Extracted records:

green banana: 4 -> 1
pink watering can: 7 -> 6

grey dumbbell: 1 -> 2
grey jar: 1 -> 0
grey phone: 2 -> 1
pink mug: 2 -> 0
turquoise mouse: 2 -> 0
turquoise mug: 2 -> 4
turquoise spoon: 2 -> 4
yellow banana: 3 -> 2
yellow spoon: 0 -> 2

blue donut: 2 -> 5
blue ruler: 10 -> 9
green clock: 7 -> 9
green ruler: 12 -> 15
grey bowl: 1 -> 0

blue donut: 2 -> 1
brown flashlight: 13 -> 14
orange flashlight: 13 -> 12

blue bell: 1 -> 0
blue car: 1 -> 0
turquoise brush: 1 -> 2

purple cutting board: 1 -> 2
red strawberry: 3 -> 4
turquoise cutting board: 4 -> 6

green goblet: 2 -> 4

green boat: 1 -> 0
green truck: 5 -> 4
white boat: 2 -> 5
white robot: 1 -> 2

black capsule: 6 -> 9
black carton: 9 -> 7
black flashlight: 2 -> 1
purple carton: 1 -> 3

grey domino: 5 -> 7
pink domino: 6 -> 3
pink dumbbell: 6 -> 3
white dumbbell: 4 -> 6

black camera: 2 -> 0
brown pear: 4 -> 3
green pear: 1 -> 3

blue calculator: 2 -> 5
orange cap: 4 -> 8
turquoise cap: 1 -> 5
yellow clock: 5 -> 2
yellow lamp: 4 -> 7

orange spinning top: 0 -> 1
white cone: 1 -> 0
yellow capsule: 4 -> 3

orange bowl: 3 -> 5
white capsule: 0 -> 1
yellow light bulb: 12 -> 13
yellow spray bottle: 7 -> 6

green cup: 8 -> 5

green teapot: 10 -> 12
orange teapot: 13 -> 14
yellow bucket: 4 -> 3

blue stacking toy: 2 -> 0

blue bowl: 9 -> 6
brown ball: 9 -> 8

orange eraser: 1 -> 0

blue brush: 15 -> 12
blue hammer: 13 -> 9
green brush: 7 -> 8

- WHAT THIS TASK INVOLVES:
From the line containing "pink dumbbell: 6 -> 3" to the final line of the data above, transcribe every line exactly and nothing more.

- TASK ANSWER:
pink dumbbell: 6 -> 3
white dumbbell: 4 -> 6

black camera: 2 -> 0
brown pear: 4 -> 3
green pear: 1 -> 3

blue calculator: 2 -> 5
orange cap: 4 -> 8
turquoise cap: 1 -> 5
yellow clock: 5 -> 2
yellow lamp: 4 -> 7

orange spinning top: 0 -> 1
white cone: 1 -> 0
yellow capsule: 4 -> 3

orange bowl: 3 -> 5
white capsule: 0 -> 1
yellow light bulb: 12 -> 13
yellow spray bottle: 7 -> 6

green cup: 8 -> 5

green teapot: 10 -> 12
orange teapot: 13 -> 14
yellow bucket: 4 -> 3

blue stacking toy: 2 -> 0

blue bowl: 9 -> 6
brown ball: 9 -> 8

orange eraser: 1 -> 0

blue brush: 15 -> 12
blue hammer: 13 -> 9
green brush: 7 -> 8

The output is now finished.